#### TASK STATEMENT:
Apart from the images, every record here needs to be copied exactly.

#### MATERIAL PROVIDED:
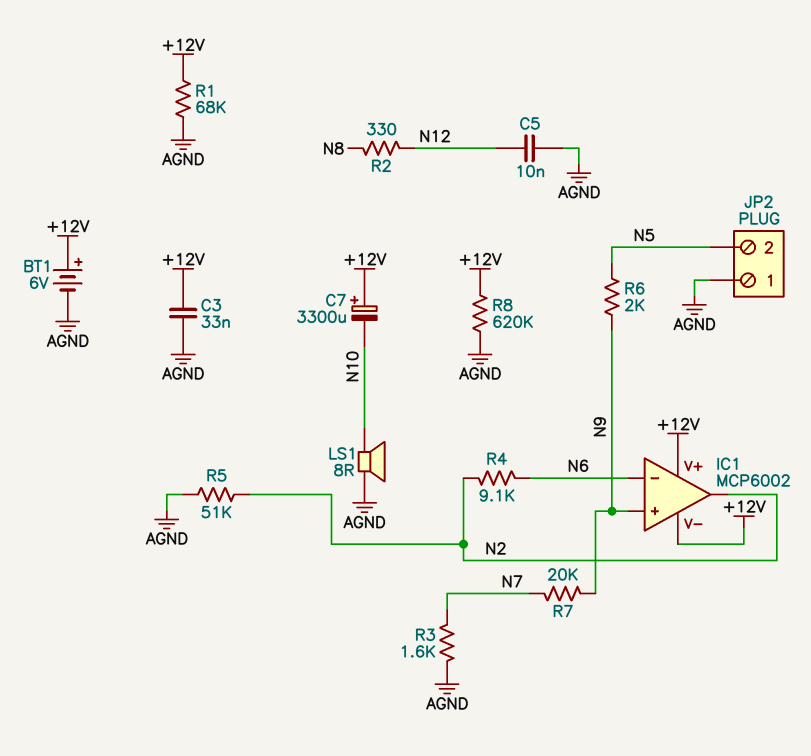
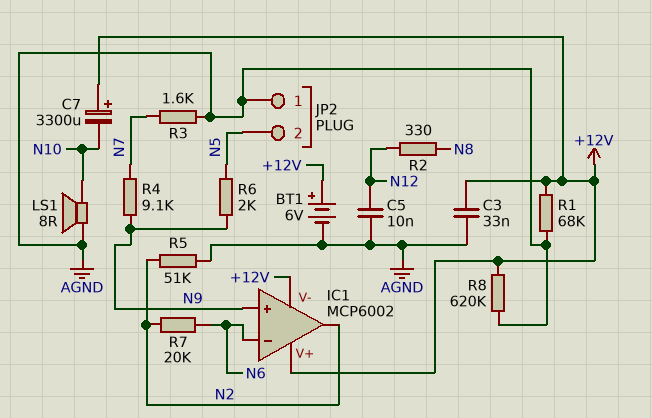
R4: 9.1k (N2, N6) -> 9.1k (N7, N9)
R7: 20k (N7, N9) -> 20k (N2, N6)

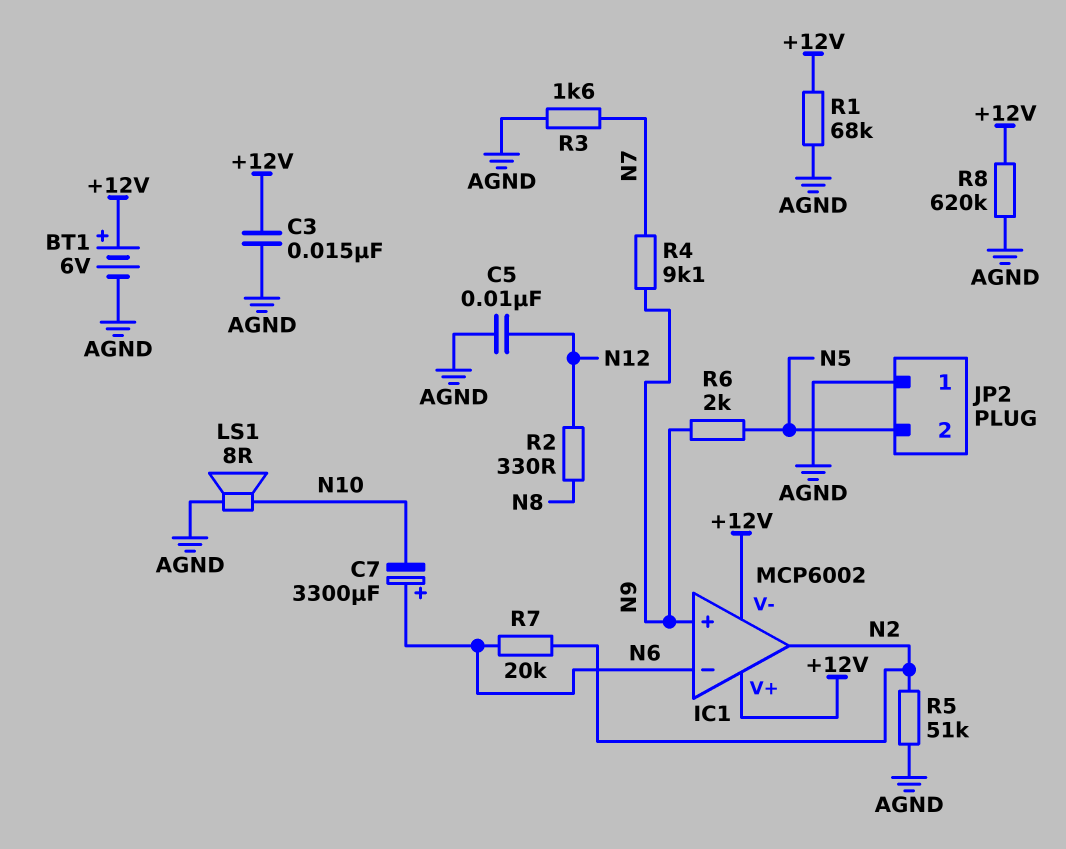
C3: 33nF (+12V, AGND) -> 15nF (+12V, AGND)
C7: 3300uF (plus +12V, minus N10) -> 3300uF (plus N6, minus N10)

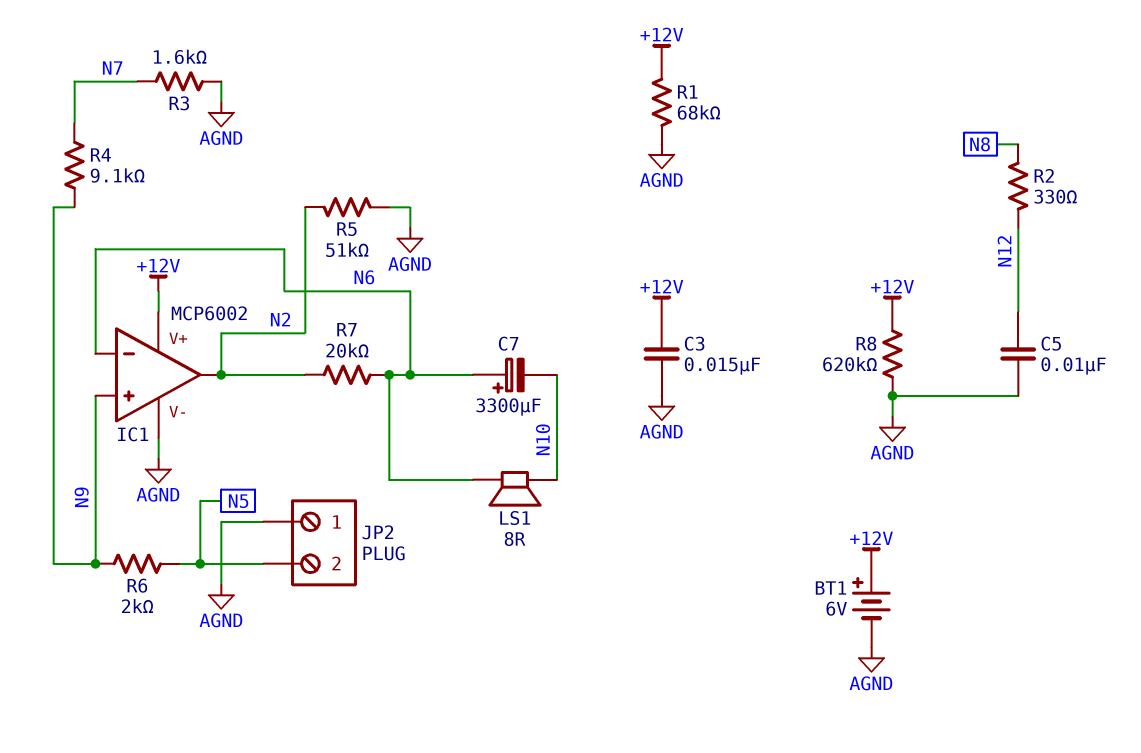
IC1 pin V-: +12V -> AGND
LS1: speaker 8R (AGND, N10) -> speaker 8R (N6, N10)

#### TASK OUTPUT:
R4: 9.1k (N2, N6) -> 9.1k (N7, N9)
R7: 20k (N7, N9) -> 20k (N2, N6)

C3: 33nF (+12V, AGND) -> 15nF (+12V, AGND)
C7: 3300uF (plus +12V, minus N10) -> 3300uF (plus N6, minus N10)

IC1 pin V-: +12V -> AGND
LS1: speaker 8R (AGND, N10) -> speaker 8R (N6, N10)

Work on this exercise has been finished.